## WHAT YOU ARE ASKED TO DO
Work out how many lines of the data contain "right" and reply with that number alone.

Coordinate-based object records

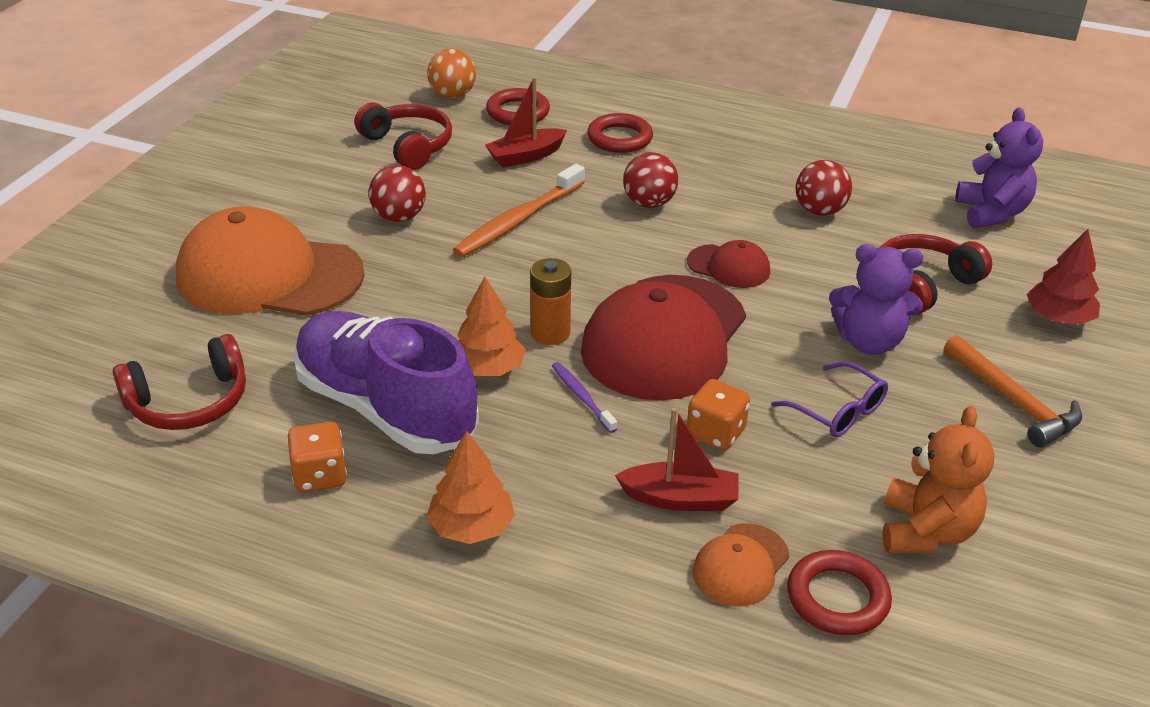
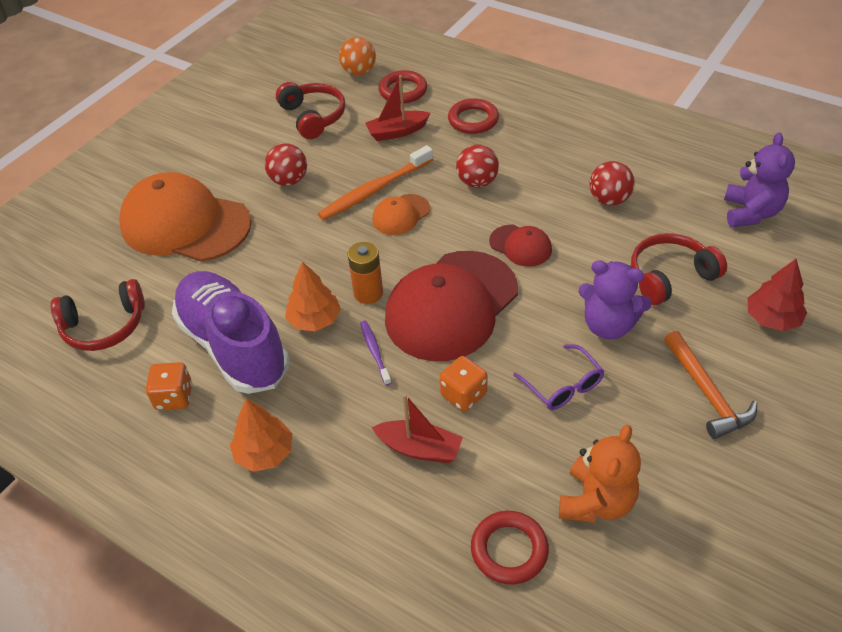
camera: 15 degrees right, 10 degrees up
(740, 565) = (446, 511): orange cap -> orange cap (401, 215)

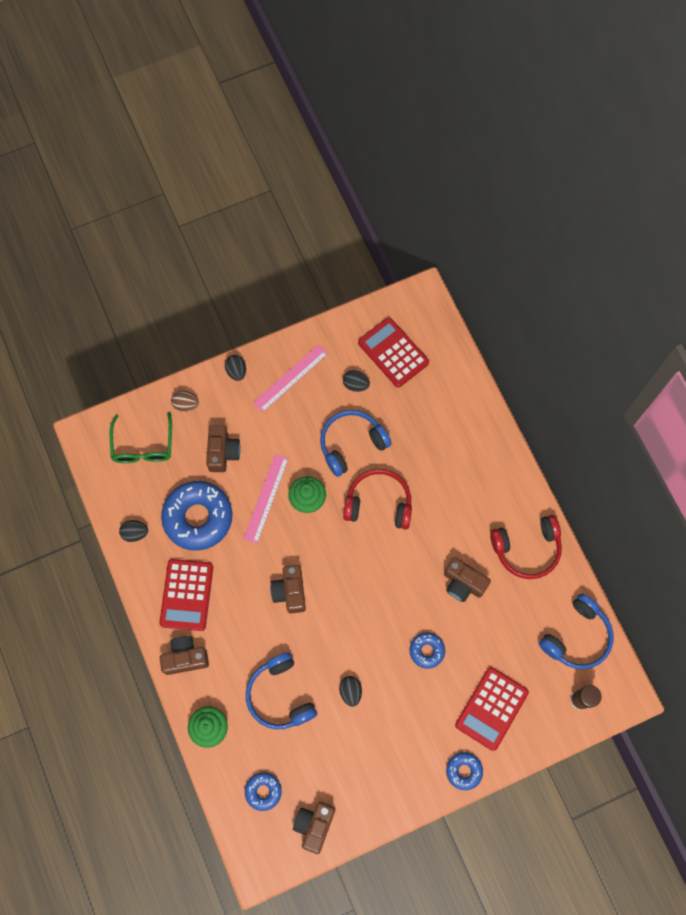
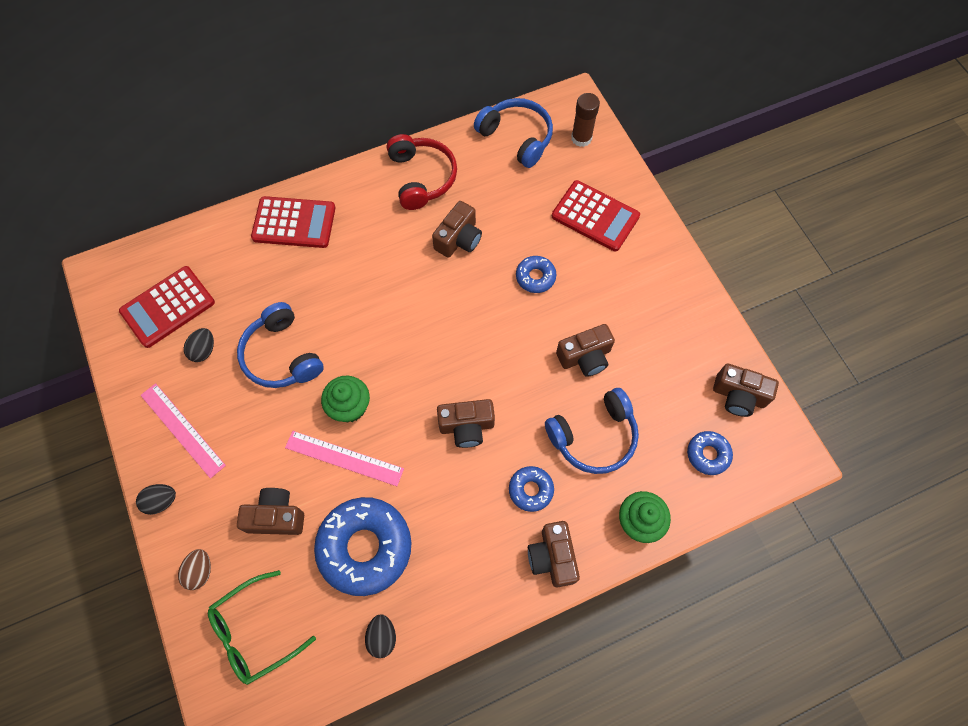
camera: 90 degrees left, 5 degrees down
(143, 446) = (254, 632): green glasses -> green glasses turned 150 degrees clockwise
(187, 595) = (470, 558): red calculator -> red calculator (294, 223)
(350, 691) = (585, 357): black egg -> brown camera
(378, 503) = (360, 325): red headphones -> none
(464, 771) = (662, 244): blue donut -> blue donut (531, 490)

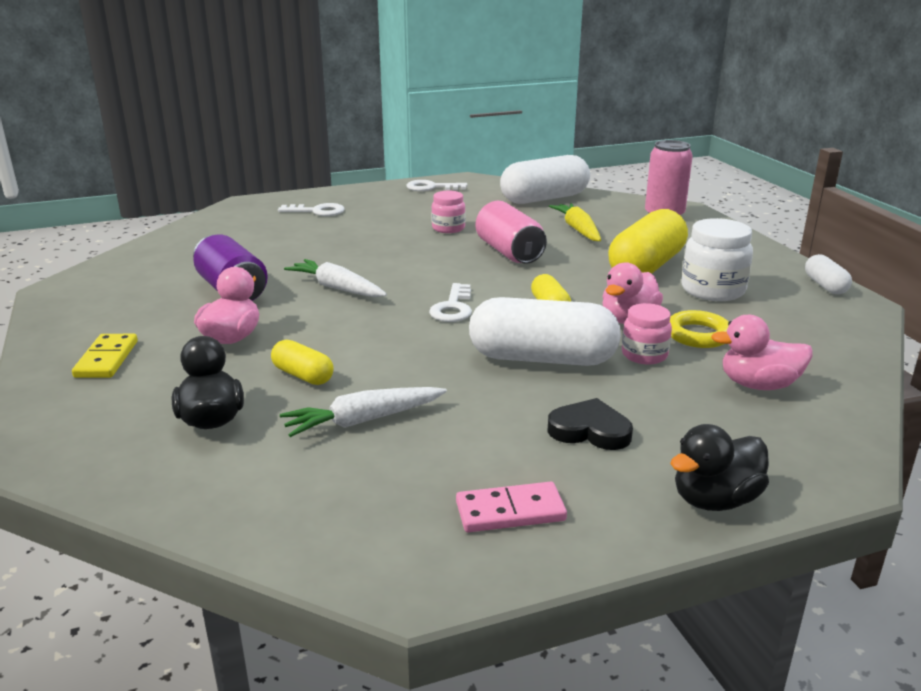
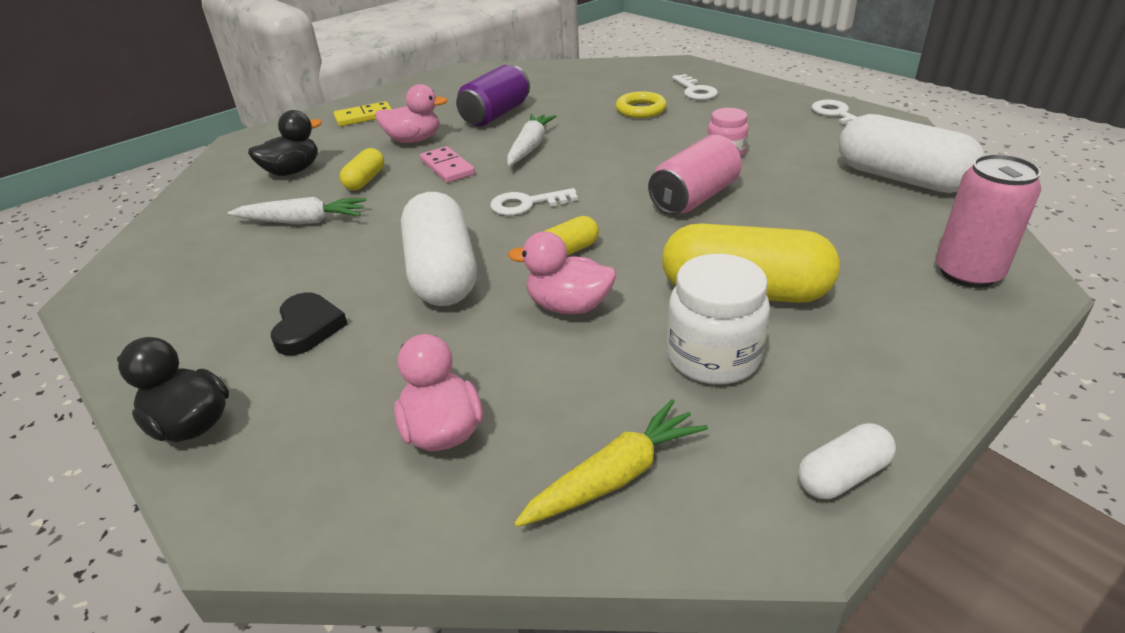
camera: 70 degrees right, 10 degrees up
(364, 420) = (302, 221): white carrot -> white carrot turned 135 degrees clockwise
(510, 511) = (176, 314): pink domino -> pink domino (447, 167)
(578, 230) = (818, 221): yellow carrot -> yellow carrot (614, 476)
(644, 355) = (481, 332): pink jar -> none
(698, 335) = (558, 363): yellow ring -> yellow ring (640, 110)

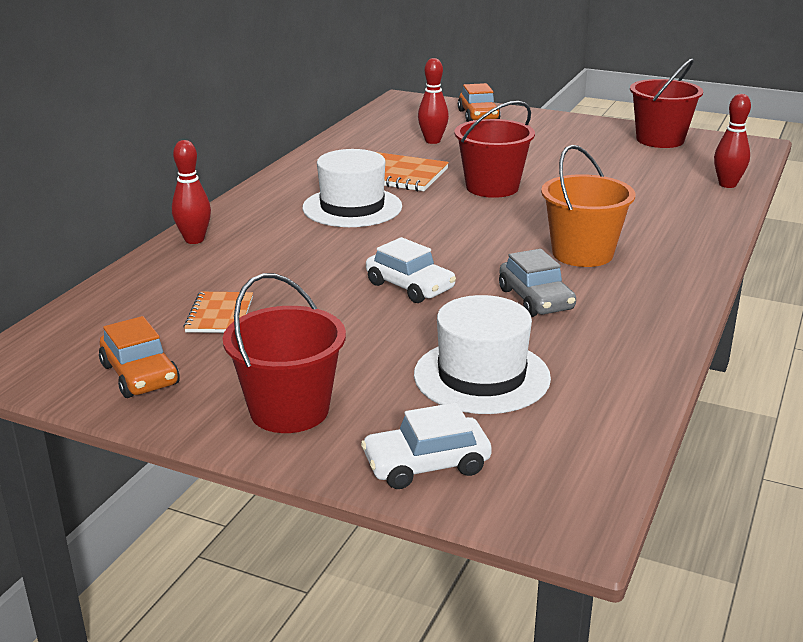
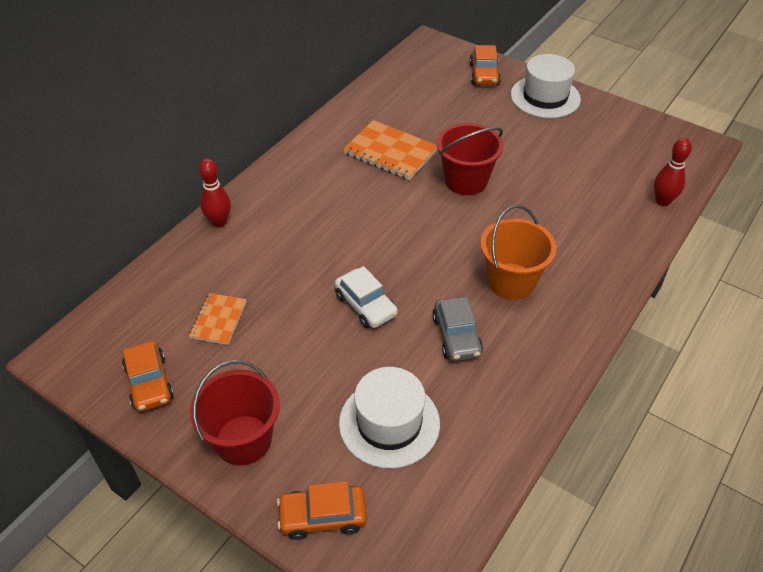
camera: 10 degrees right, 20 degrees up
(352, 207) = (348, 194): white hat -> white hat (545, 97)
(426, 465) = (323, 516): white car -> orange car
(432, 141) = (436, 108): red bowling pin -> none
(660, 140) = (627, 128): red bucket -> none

## SOLUTION TO THIS TASK
3